§ To do
Word for word, copy the listing below and leave out its images.

§ Material supplied

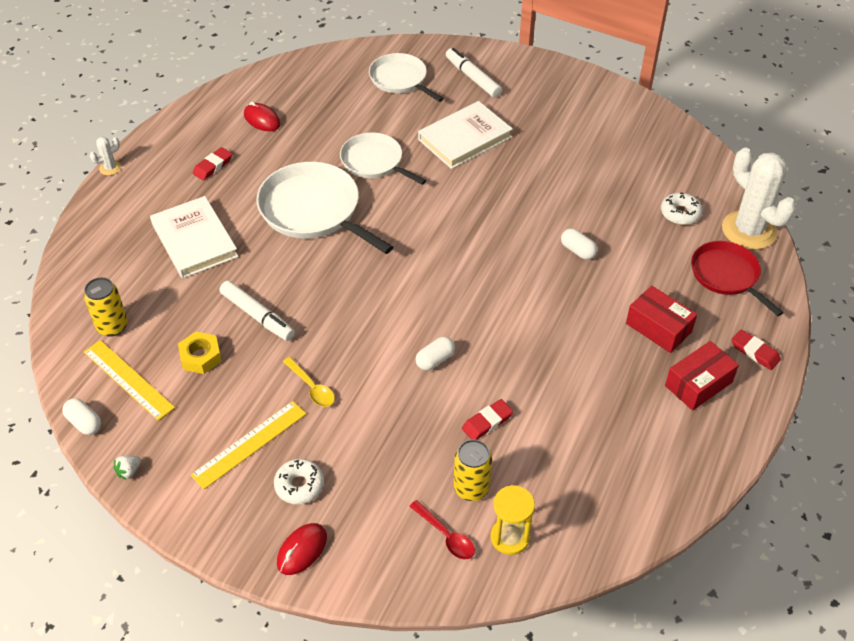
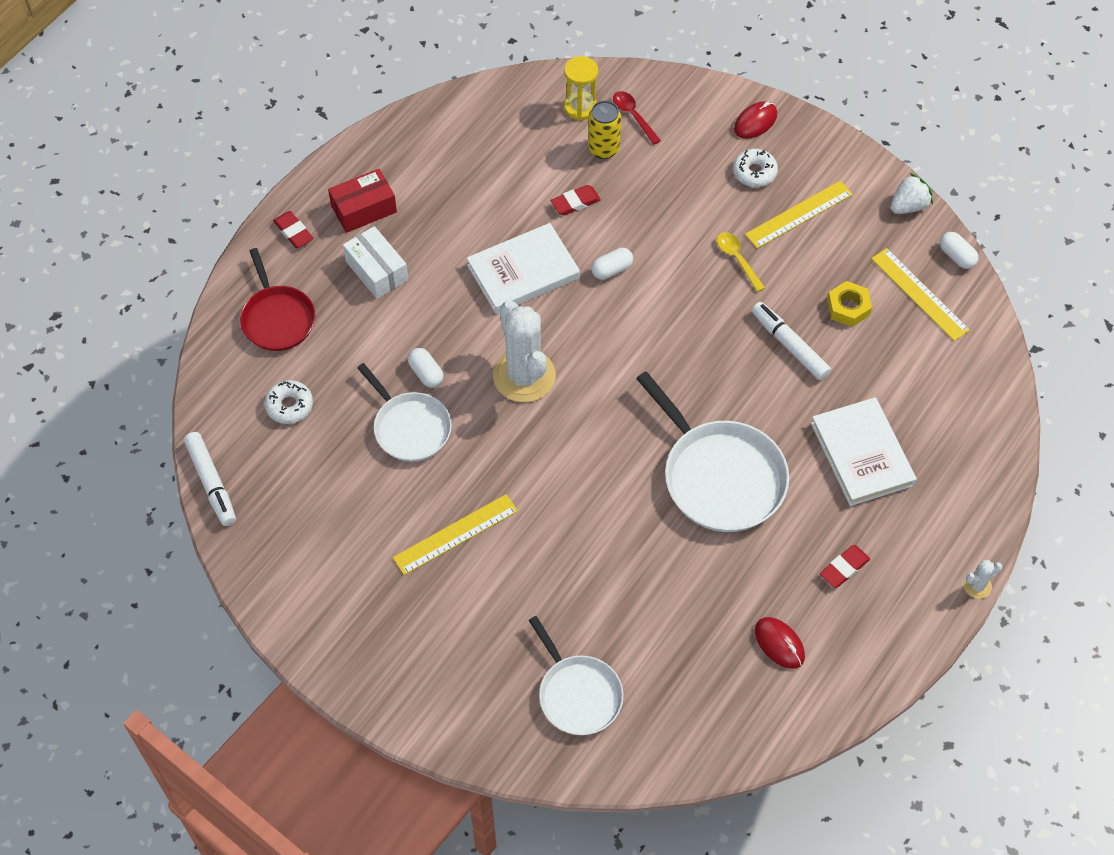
camera: 170 degrees left, 10 degrees up
(112, 326) = (943, 355): yellow can -> none
(129, 471) = (908, 206): white strawberry -> white strawberry, size x1.72
(374, 162) = (636, 542): white pan -> white pan (409, 427)
(465, 138) = (512, 565): white book -> white book (523, 272)
(472, 78) = (474, 680): white marker -> white marker (211, 483)
(513, 150) = (455, 534): none -> yellow ruler
(658, 328) = (377, 270): red box -> white box
(749, 230) = (223, 371): white cactus -> white cactus (524, 376)

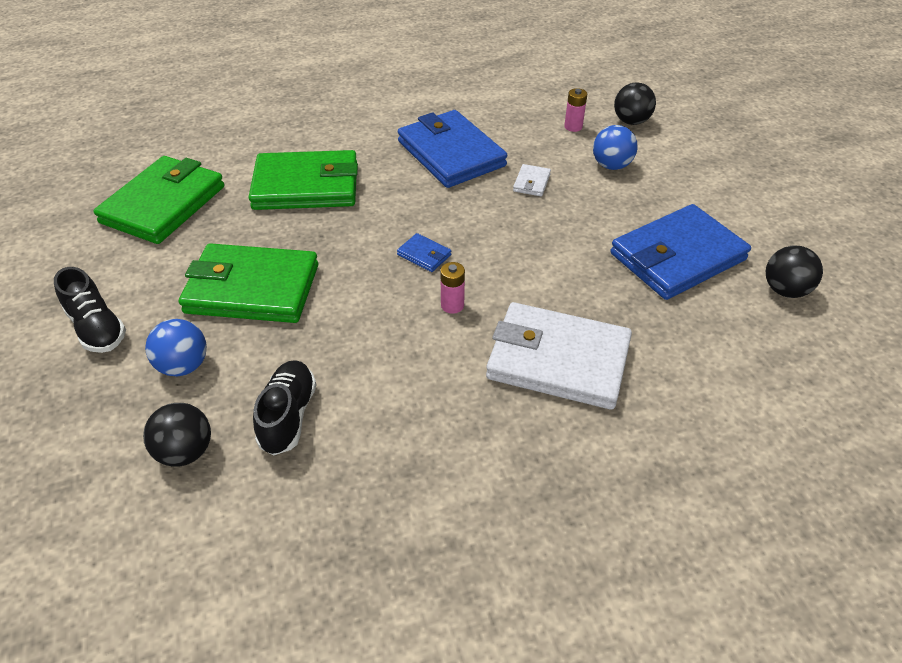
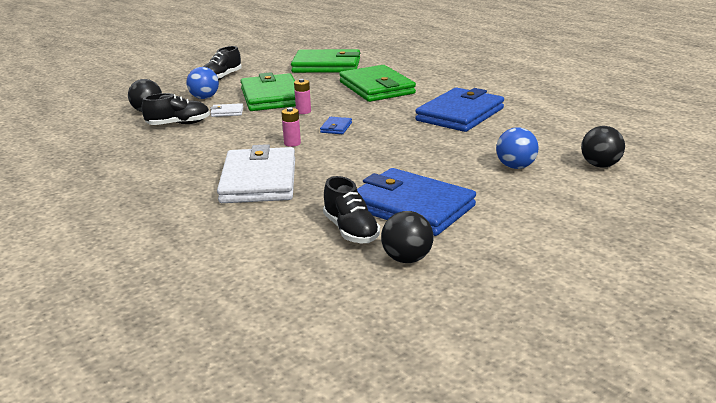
camera: 70 degrees right, 20 degrees down
(531, 182) = (454, 143): white wallet -> white wallet (227, 112)
(573, 127) = (555, 145): pink battery -> pink battery (303, 111)
(718, 313) = (350, 231): none -> black shoe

§ Task response
camera: 170 degrees left, 10 degrees up
(112, 326) = (943, 355): yellow can -> none
(129, 471) = (908, 206): white strawberry -> white strawberry, size x1.72
(374, 162) = (636, 542): white pan -> white pan (409, 427)
(465, 138) = (512, 565): white book -> white book (523, 272)
(472, 78) = (474, 680): white marker -> white marker (211, 483)
(513, 150) = (455, 534): none -> yellow ruler
(658, 328) = (377, 270): red box -> white box
(749, 230) = (223, 371): white cactus -> white cactus (524, 376)

camera: 70 degrees right, 20 degrees down
(531, 182) = (454, 143): white wallet -> white wallet (227, 112)
(573, 127) = (555, 145): pink battery -> pink battery (303, 111)
(718, 313) = (350, 231): none -> black shoe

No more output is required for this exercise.